[Items from a data source]
'''
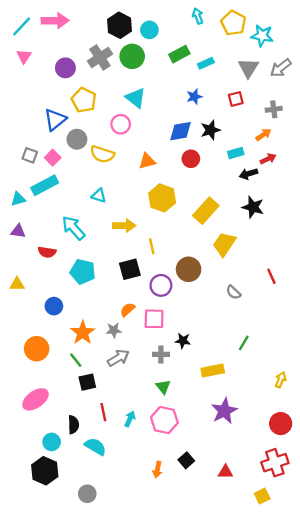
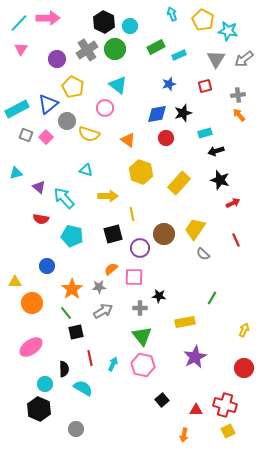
orange arrow: (263, 135) -> (239, 115), moved, turned -96
red arrow: (268, 159) -> (233, 203), moved
orange triangle: (147, 161) -> (128, 140), turned 49
cyan rectangle: (45, 185) -> (17, 109), moved
purple triangle: (18, 231) -> (39, 187), moved, turned 32
yellow trapezoid: (224, 244) -> (195, 229), moved
yellow triangle: (17, 284) -> (15, 282), moved
green triangle: (163, 387) -> (142, 336), size x1.5
red cross: (275, 463) -> (225, 405), moved, turned 35
orange arrow: (157, 470) -> (184, 435), moved

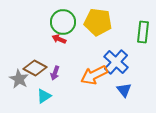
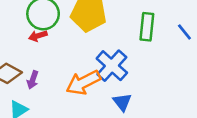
red arrow: (59, 39) -> (38, 36), turned -40

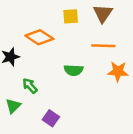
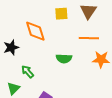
orange diamond: (39, 37) -> (35, 31), turned 40

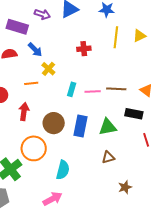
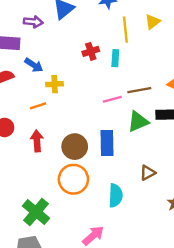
yellow cross: (48, 69) -> (55, 84), turned -32
cyan rectangle: (72, 89) -> (115, 58), moved
green triangle: (108, 127) -> (138, 122), moved
orange circle: (34, 148) -> (73, 179), moved
cyan semicircle: (63, 170) -> (116, 195), moved

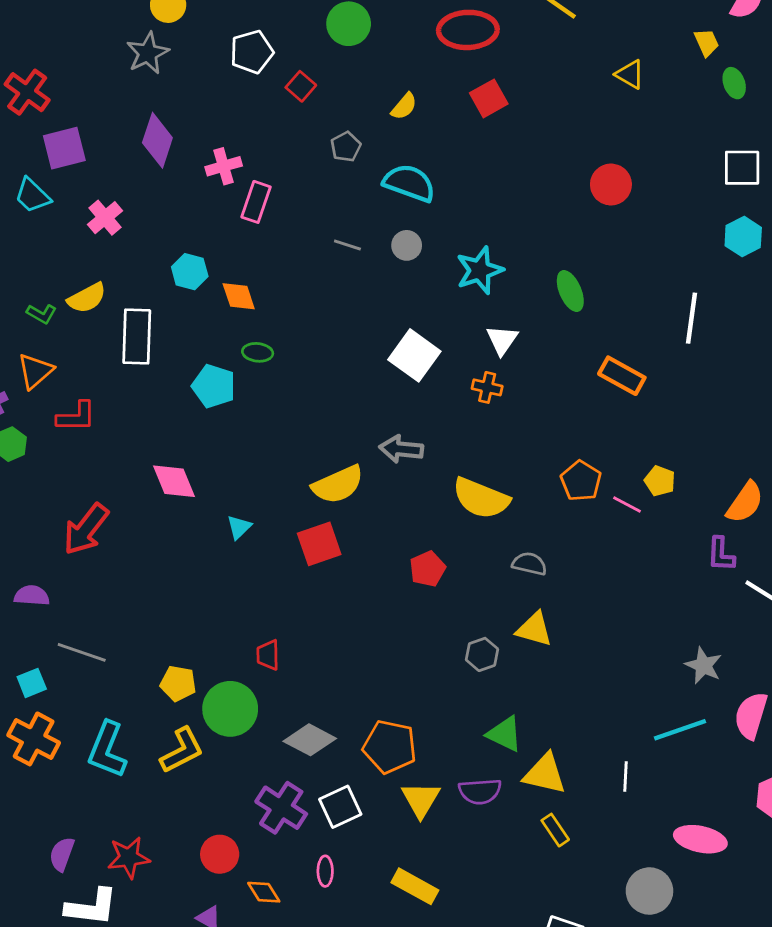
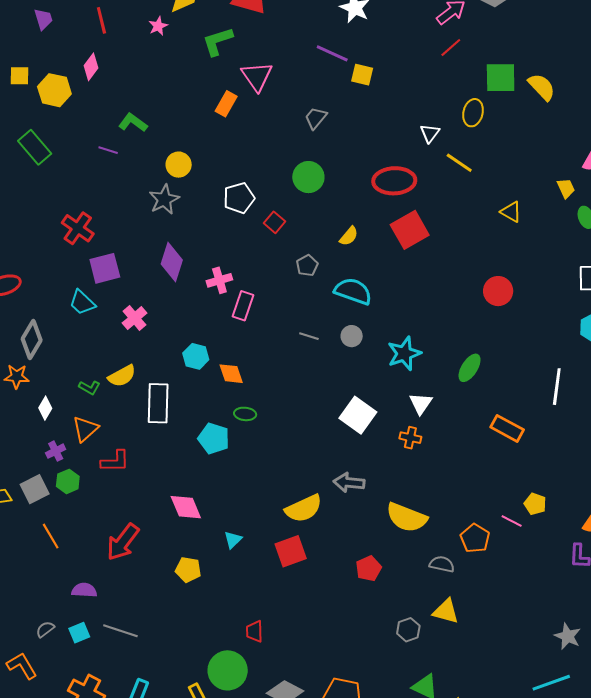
red square: (489, 98) -> (410, 230), size x1.4
green ellipse: (570, 291) -> (470, 368), turned 56
orange pentagon: (581, 481) -> (475, 538), moved
cyan square: (32, 683) -> (79, 633), moved
yellow pentagon: (178, 683) -> (188, 570), moved

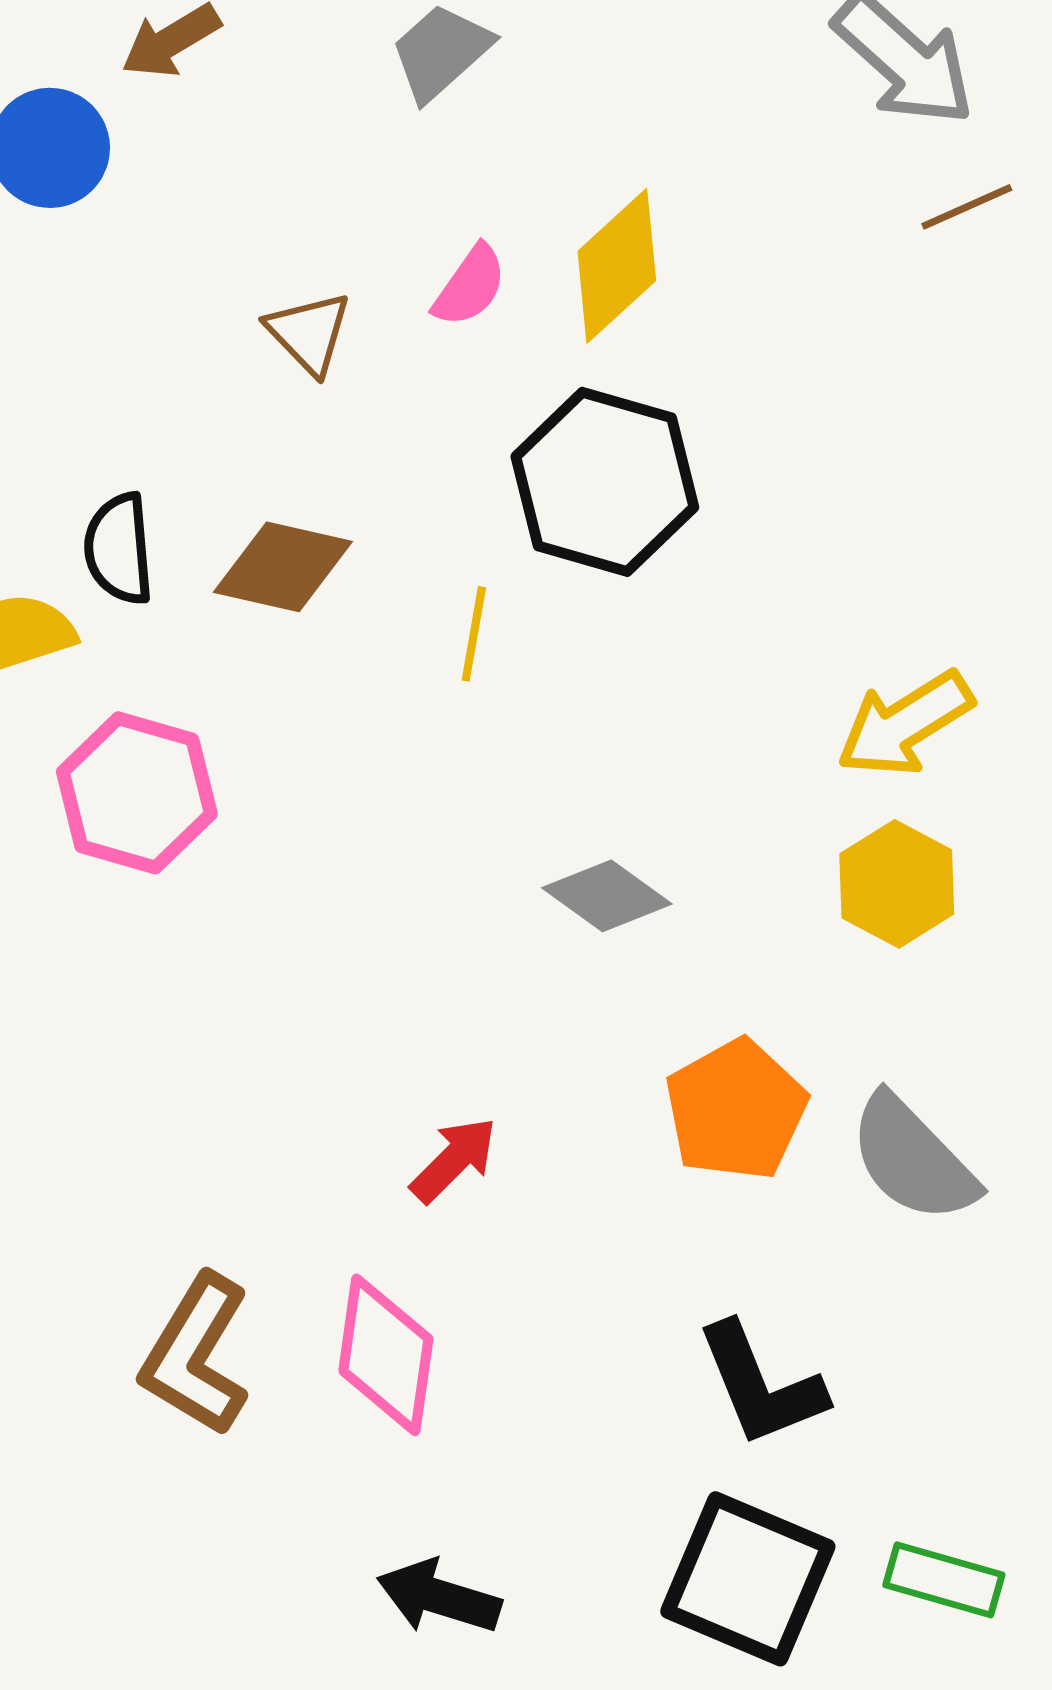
'''
Wherever the string "size" occurs in the records above, copy that line.

green triangle: (163, 387) -> (142, 336), size x1.5
red square: (489, 98) -> (410, 230), size x1.4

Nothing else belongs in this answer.